- [PROBLEM TO SOLVE] Set down the entries below exactly, leaving out all images.
START SUPPLIED MATERIAL
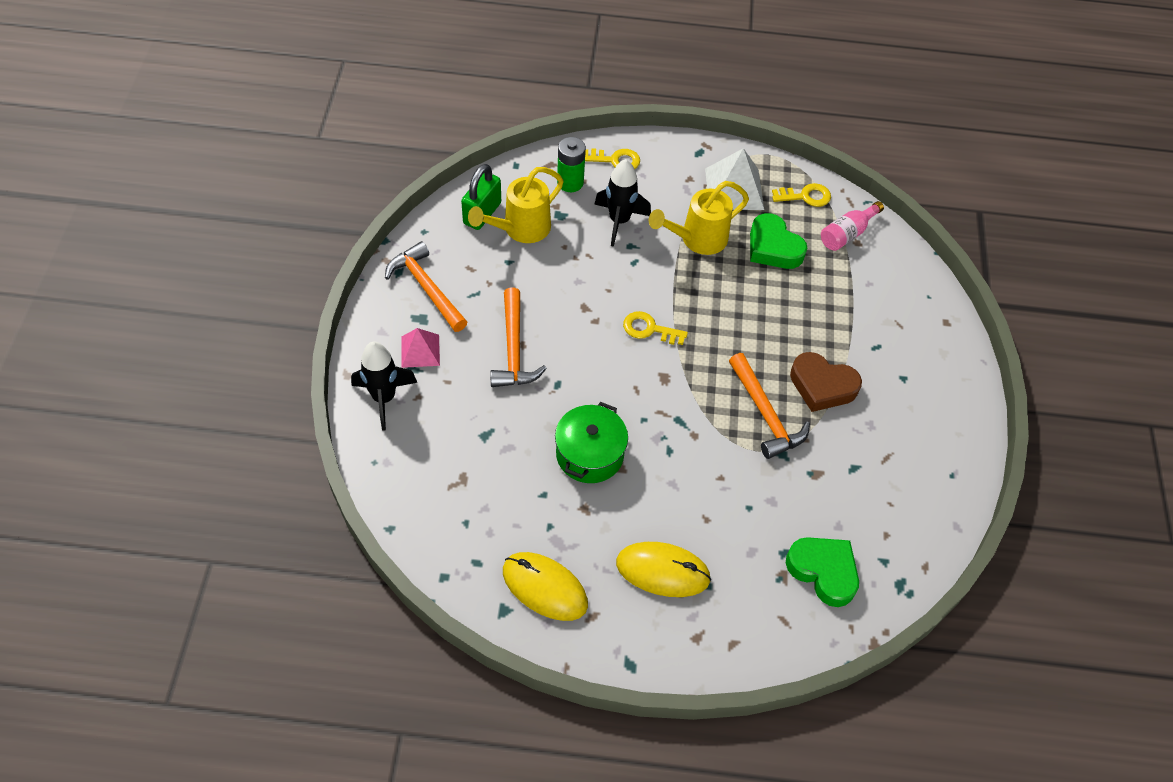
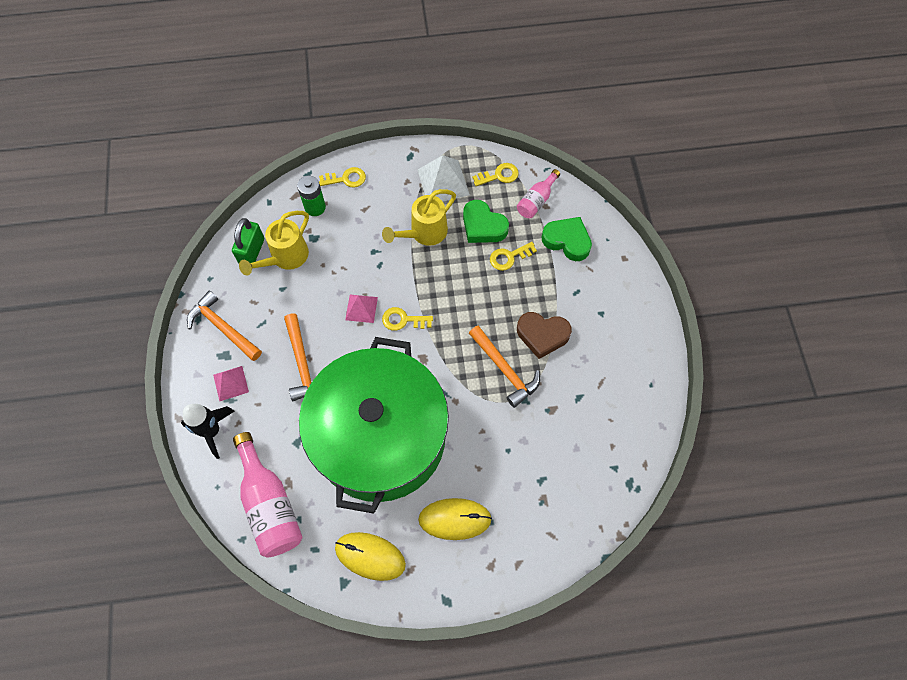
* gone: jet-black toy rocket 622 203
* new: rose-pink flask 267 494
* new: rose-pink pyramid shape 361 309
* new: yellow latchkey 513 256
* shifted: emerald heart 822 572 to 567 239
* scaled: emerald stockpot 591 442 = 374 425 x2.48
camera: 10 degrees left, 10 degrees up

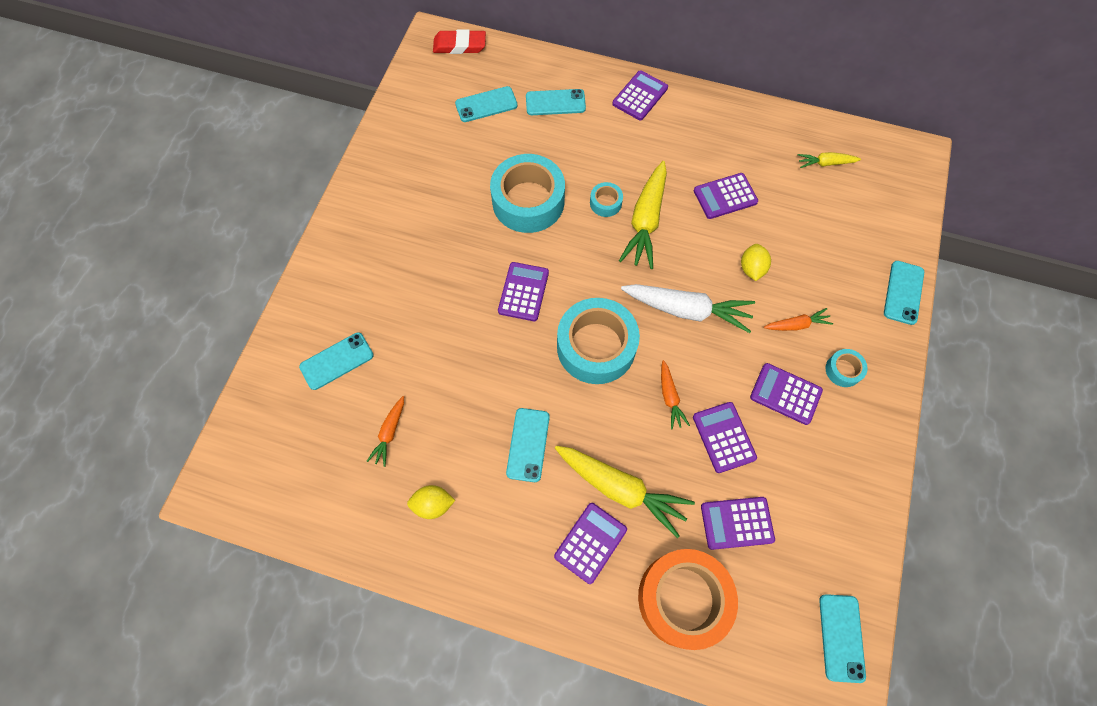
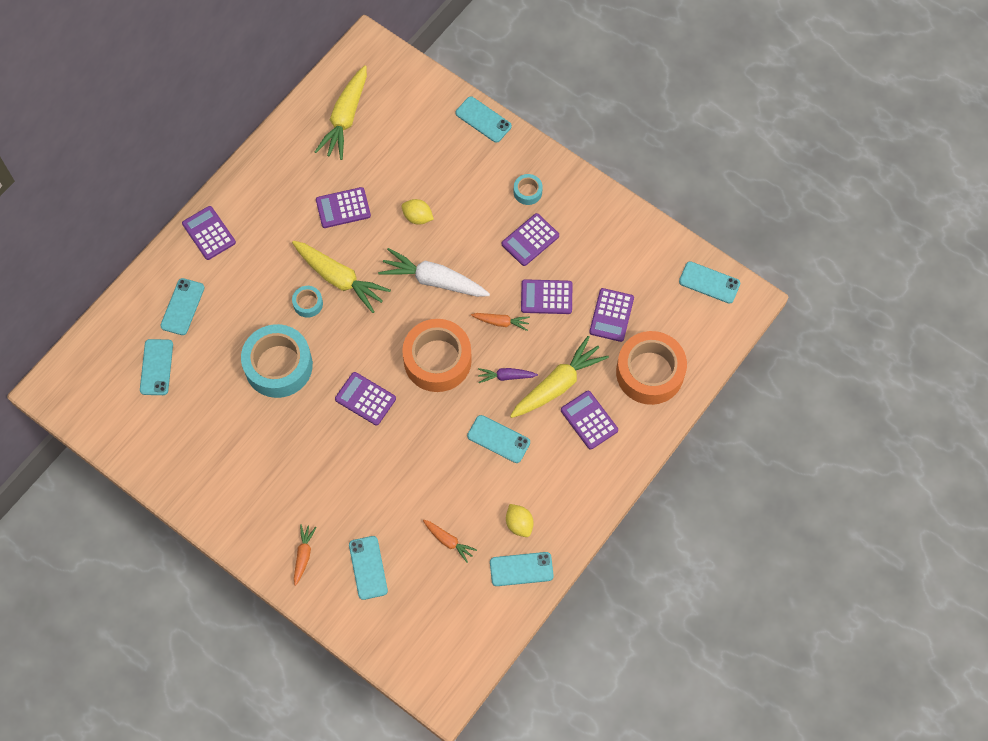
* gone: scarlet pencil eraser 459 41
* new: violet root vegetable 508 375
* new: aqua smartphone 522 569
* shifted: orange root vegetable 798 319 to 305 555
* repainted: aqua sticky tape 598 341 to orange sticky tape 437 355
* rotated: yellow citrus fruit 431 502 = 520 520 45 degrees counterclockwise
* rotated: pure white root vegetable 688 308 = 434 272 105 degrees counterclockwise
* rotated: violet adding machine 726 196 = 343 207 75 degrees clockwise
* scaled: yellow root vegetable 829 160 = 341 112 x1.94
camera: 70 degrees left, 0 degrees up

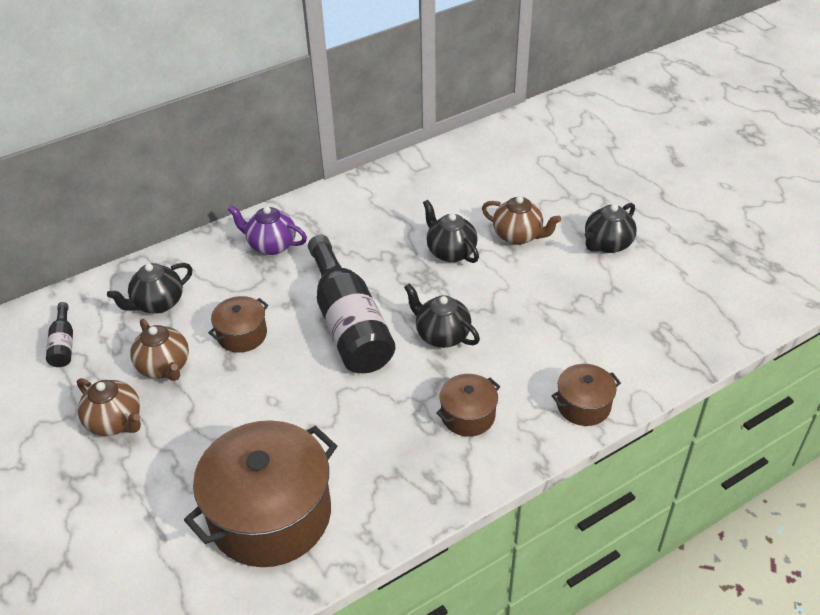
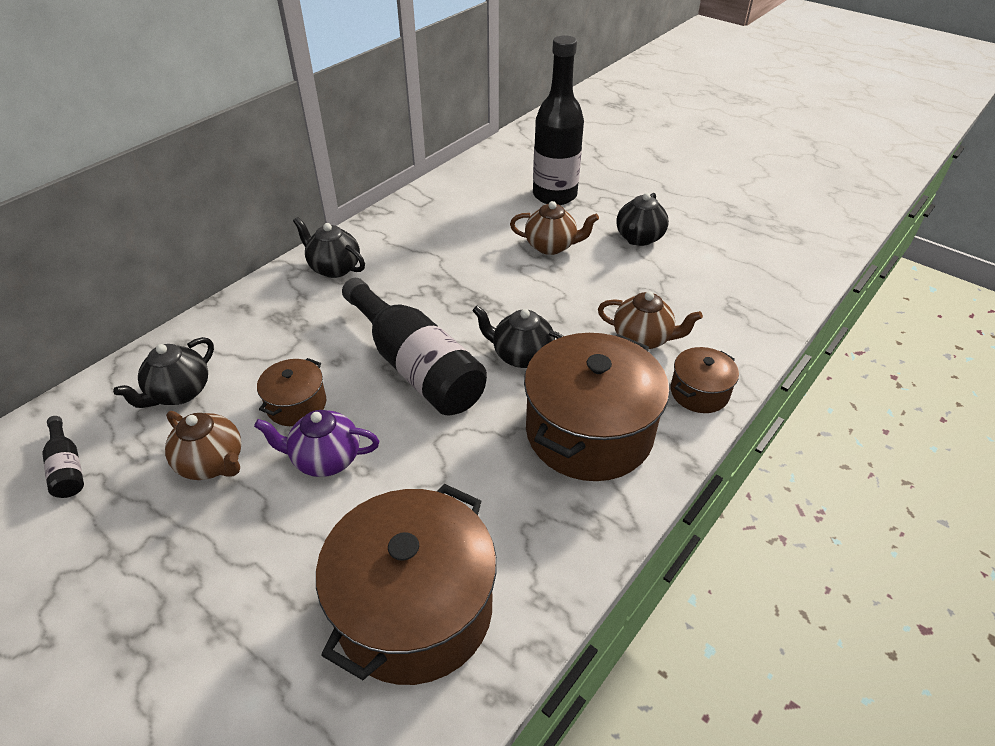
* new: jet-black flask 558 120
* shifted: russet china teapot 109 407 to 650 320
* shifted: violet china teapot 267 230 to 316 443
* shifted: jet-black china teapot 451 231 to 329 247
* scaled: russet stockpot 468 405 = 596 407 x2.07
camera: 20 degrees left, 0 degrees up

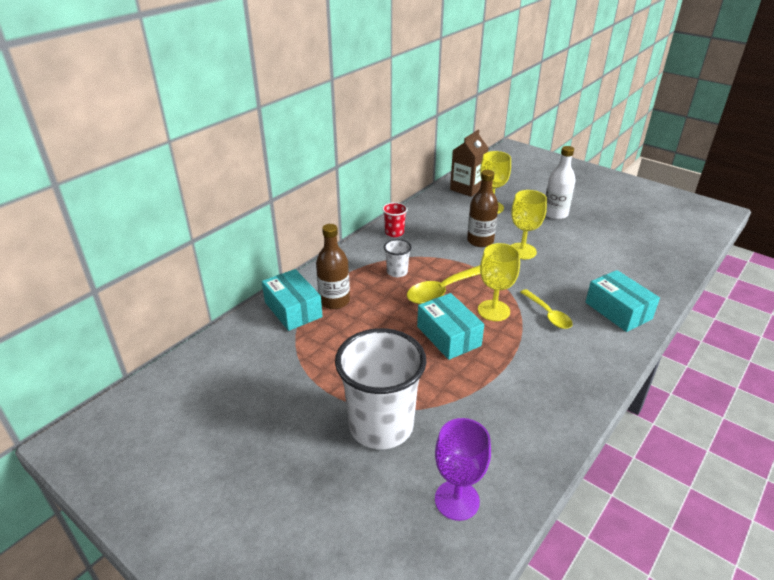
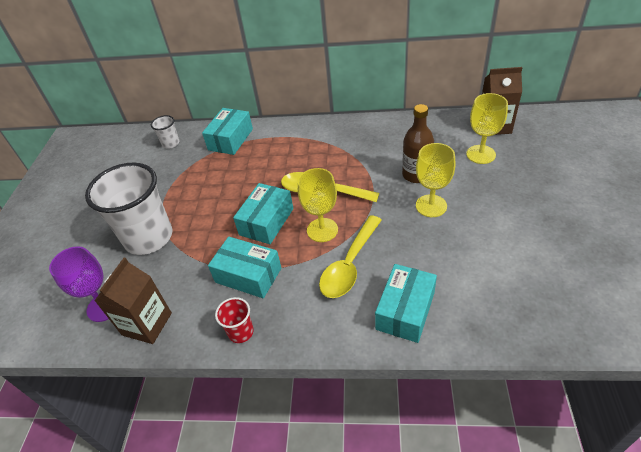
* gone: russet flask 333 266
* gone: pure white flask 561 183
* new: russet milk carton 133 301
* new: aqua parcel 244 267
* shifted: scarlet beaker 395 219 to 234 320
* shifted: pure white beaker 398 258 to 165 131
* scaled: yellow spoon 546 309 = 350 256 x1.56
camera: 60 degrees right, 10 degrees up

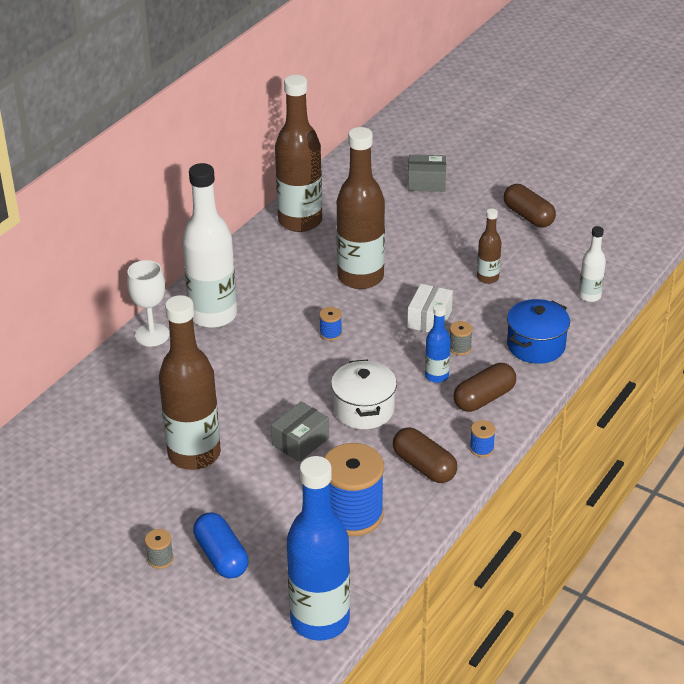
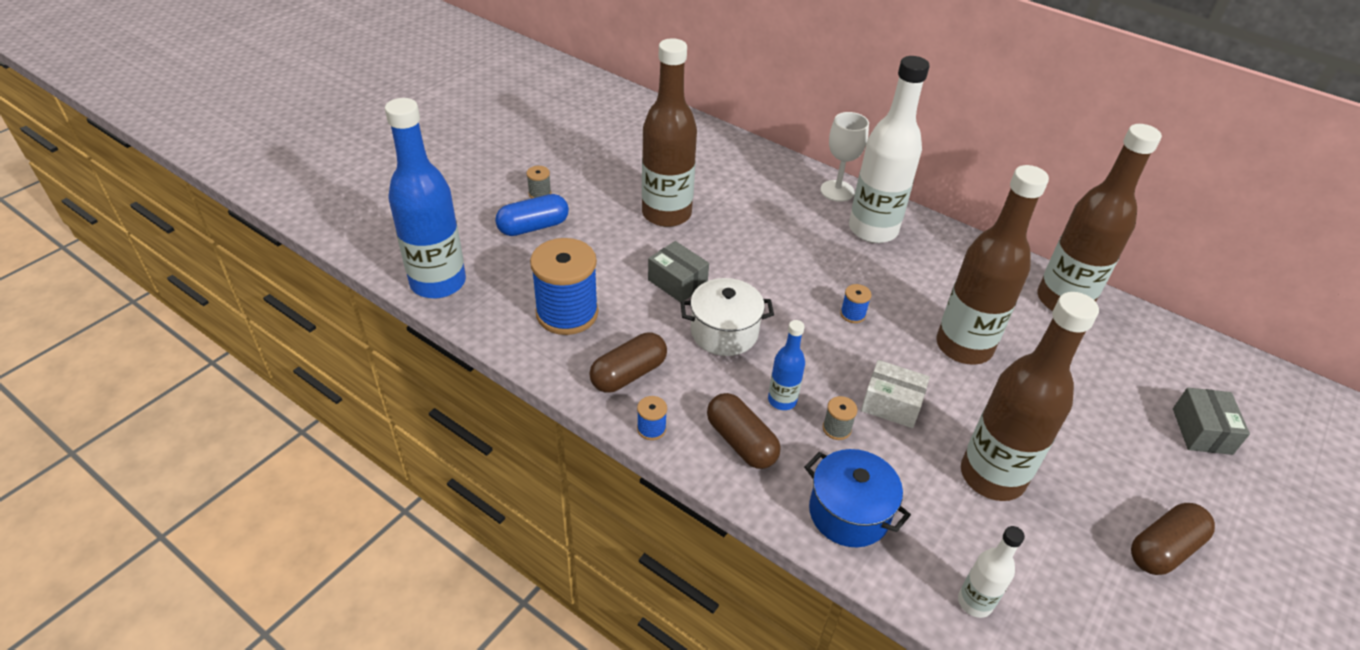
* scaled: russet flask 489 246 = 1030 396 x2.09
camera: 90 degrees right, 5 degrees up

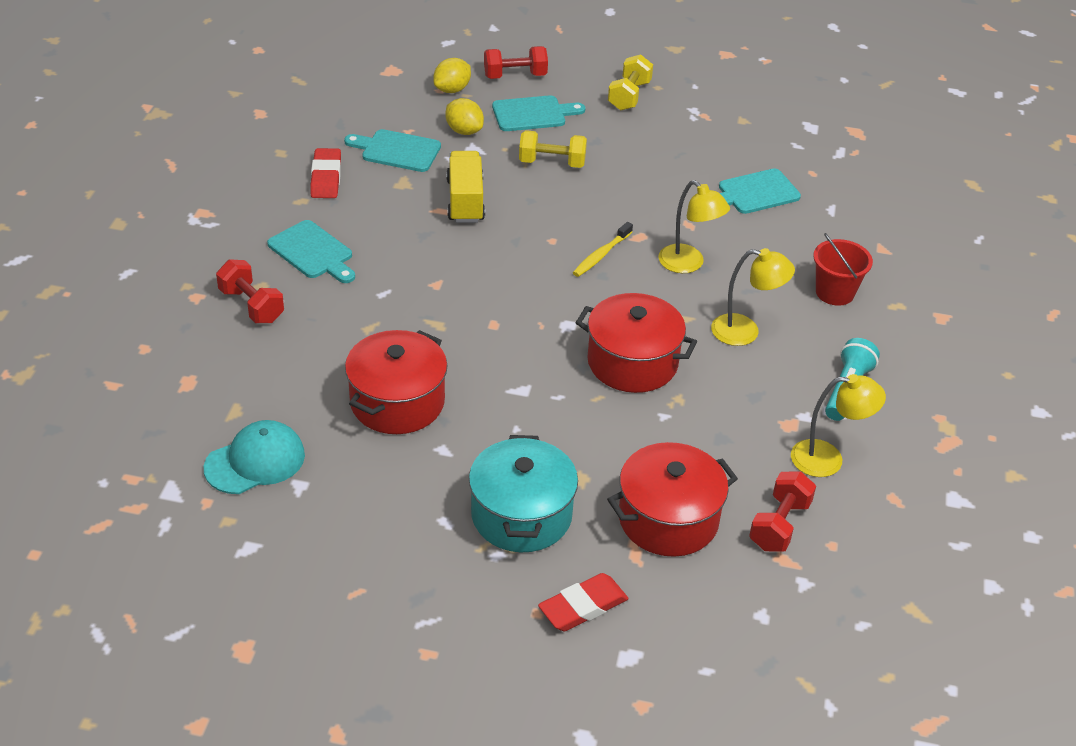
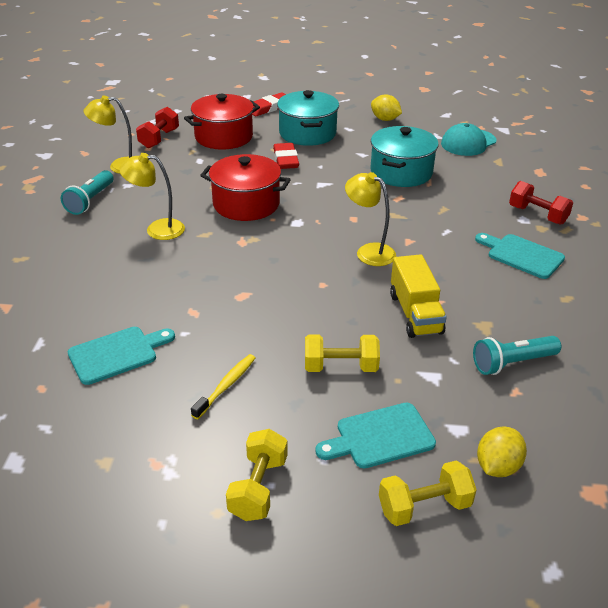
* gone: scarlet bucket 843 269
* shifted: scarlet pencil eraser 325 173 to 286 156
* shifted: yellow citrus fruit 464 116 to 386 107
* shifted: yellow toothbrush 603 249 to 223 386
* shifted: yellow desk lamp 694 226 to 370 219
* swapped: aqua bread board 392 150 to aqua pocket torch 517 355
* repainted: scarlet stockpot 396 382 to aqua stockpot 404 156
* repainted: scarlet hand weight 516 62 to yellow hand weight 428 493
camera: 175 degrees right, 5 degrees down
END SUPPLIED MATERIAL
- [SOLUTION TO THIS PROBLEM]
* gone: jet-black toy rocket 622 203
* new: rose-pink flask 267 494
* new: rose-pink pyramid shape 361 309
* new: yellow latchkey 513 256
* shifted: emerald heart 822 572 to 567 239
* scaled: emerald stockpot 591 442 = 374 425 x2.48
camera: 10 degrees left, 10 degrees up

* gone: scarlet pencil eraser 459 41
* new: violet root vegetable 508 375
* new: aqua smartphone 522 569
* shifted: orange root vegetable 798 319 to 305 555
* repainted: aqua sticky tape 598 341 to orange sticky tape 437 355
* rotated: yellow citrus fruit 431 502 = 520 520 45 degrees counterclockwise
* rotated: pure white root vegetable 688 308 = 434 272 105 degrees counterclockwise
* rotated: violet adding machine 726 196 = 343 207 75 degrees clockwise
* scaled: yellow root vegetable 829 160 = 341 112 x1.94
camera: 70 degrees left, 0 degrees up

* new: jet-black flask 558 120
* shifted: russet china teapot 109 407 to 650 320
* shifted: violet china teapot 267 230 to 316 443
* shifted: jet-black china teapot 451 231 to 329 247
* scaled: russet stockpot 468 405 = 596 407 x2.07
camera: 20 degrees left, 0 degrees up

* gone: russet flask 333 266
* gone: pure white flask 561 183
* new: russet milk carton 133 301
* new: aqua parcel 244 267
* shifted: scarlet beaker 395 219 to 234 320
* shifted: pure white beaker 398 258 to 165 131
* scaled: yellow spoon 546 309 = 350 256 x1.56
camera: 60 degrees right, 10 degrees up

* scaled: russet flask 489 246 = 1030 396 x2.09
camera: 90 degrees right, 5 degrees up

* gone: scarlet bucket 843 269
* shifted: scarlet pencil eraser 325 173 to 286 156
* shifted: yellow citrus fruit 464 116 to 386 107
* shifted: yellow toothbrush 603 249 to 223 386
* shifted: yellow desk lamp 694 226 to 370 219
* swapped: aqua bread board 392 150 to aqua pocket torch 517 355
* repainted: scarlet stockpot 396 382 to aqua stockpot 404 156
* repainted: scarlet hand weight 516 62 to yellow hand weight 428 493
camera: 175 degrees right, 5 degrees down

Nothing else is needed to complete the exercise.